_Problem description:_ If an entry holds a picture, skip the picture but copy everything else exactly.

==== Exercise input ====

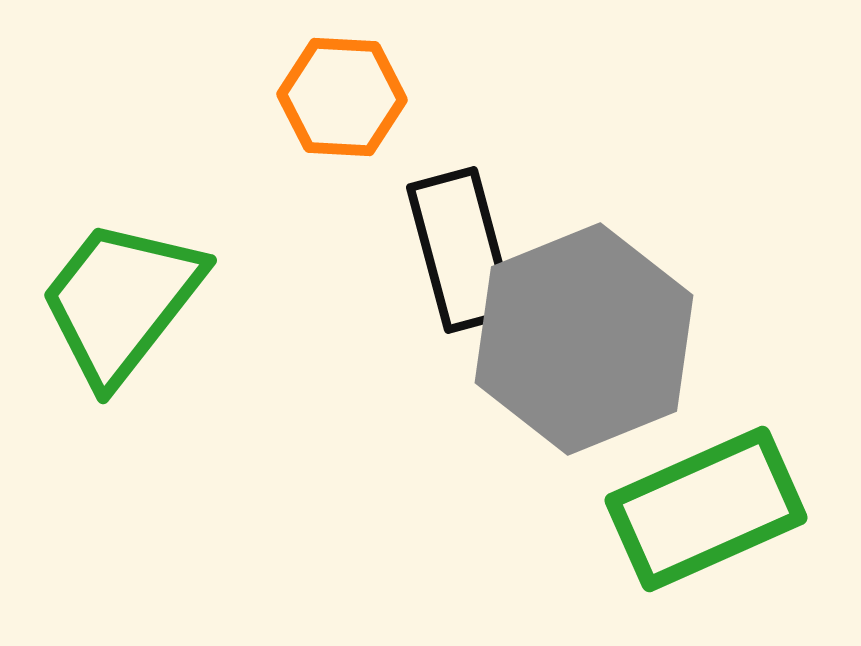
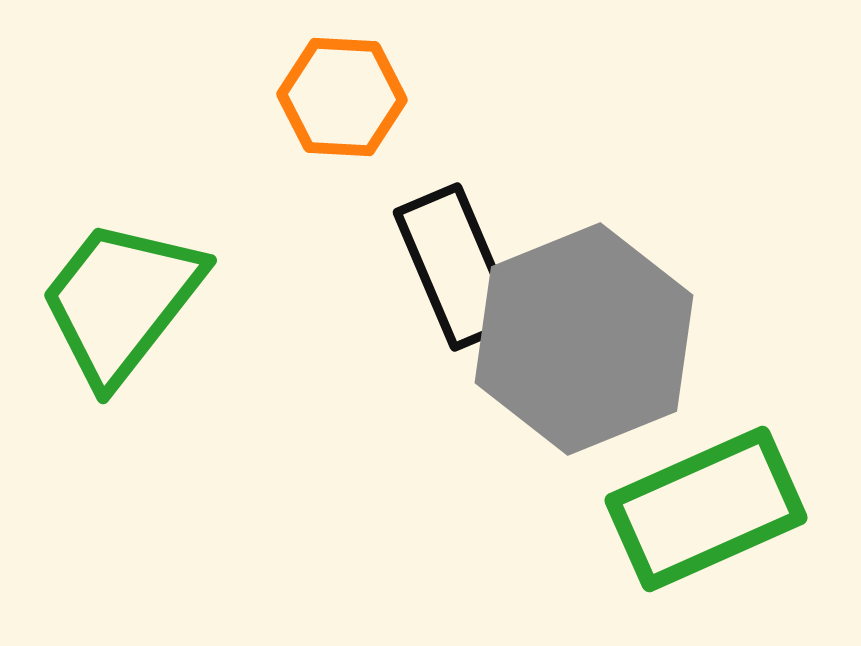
black rectangle: moved 5 px left, 17 px down; rotated 8 degrees counterclockwise
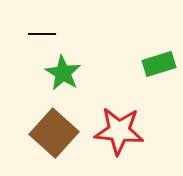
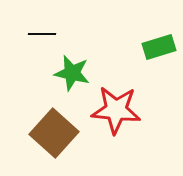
green rectangle: moved 17 px up
green star: moved 9 px right; rotated 18 degrees counterclockwise
red star: moved 3 px left, 21 px up
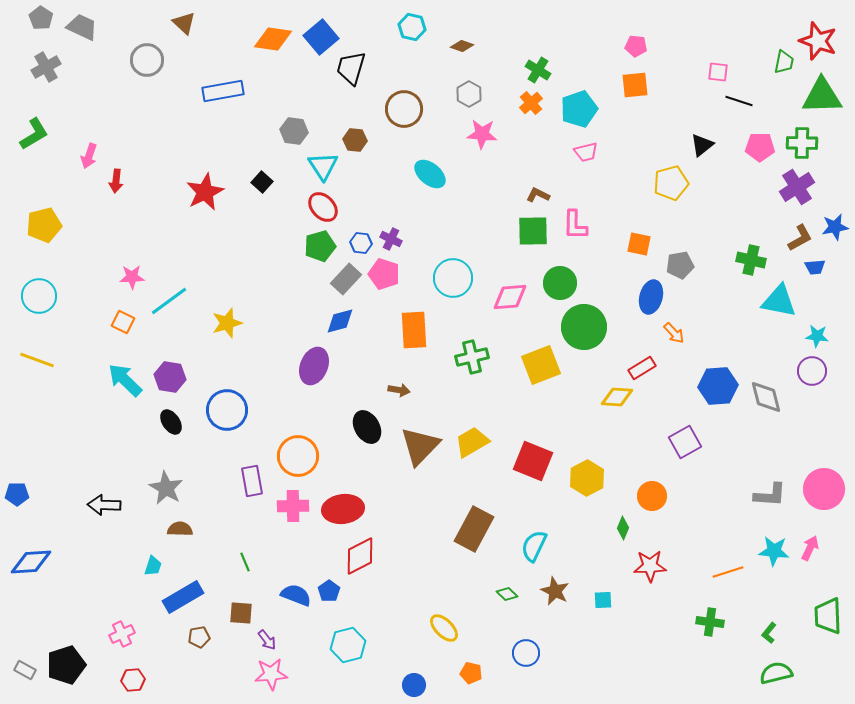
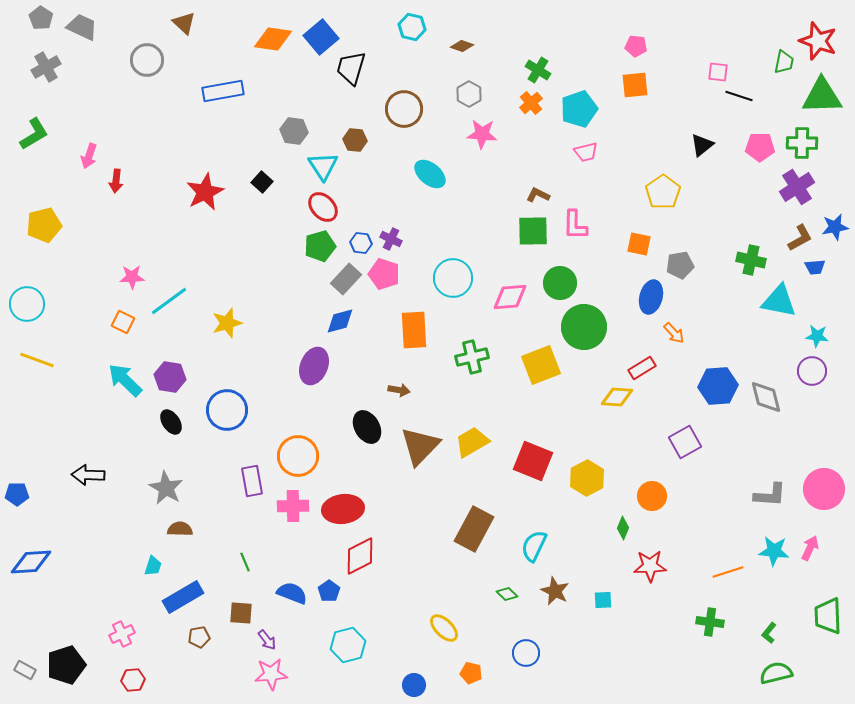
black line at (739, 101): moved 5 px up
yellow pentagon at (671, 183): moved 8 px left, 9 px down; rotated 20 degrees counterclockwise
cyan circle at (39, 296): moved 12 px left, 8 px down
black arrow at (104, 505): moved 16 px left, 30 px up
blue semicircle at (296, 595): moved 4 px left, 2 px up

====

_Solution for this exercise:_
black rectangle: moved 5 px left, 17 px down; rotated 8 degrees counterclockwise
green rectangle: moved 17 px up
green star: moved 9 px right; rotated 18 degrees counterclockwise
red star: moved 3 px left, 21 px up
black line at (739, 101): moved 5 px up
yellow pentagon at (671, 183): moved 8 px left, 9 px down; rotated 20 degrees counterclockwise
cyan circle at (39, 296): moved 12 px left, 8 px down
black arrow at (104, 505): moved 16 px left, 30 px up
blue semicircle at (296, 595): moved 4 px left, 2 px up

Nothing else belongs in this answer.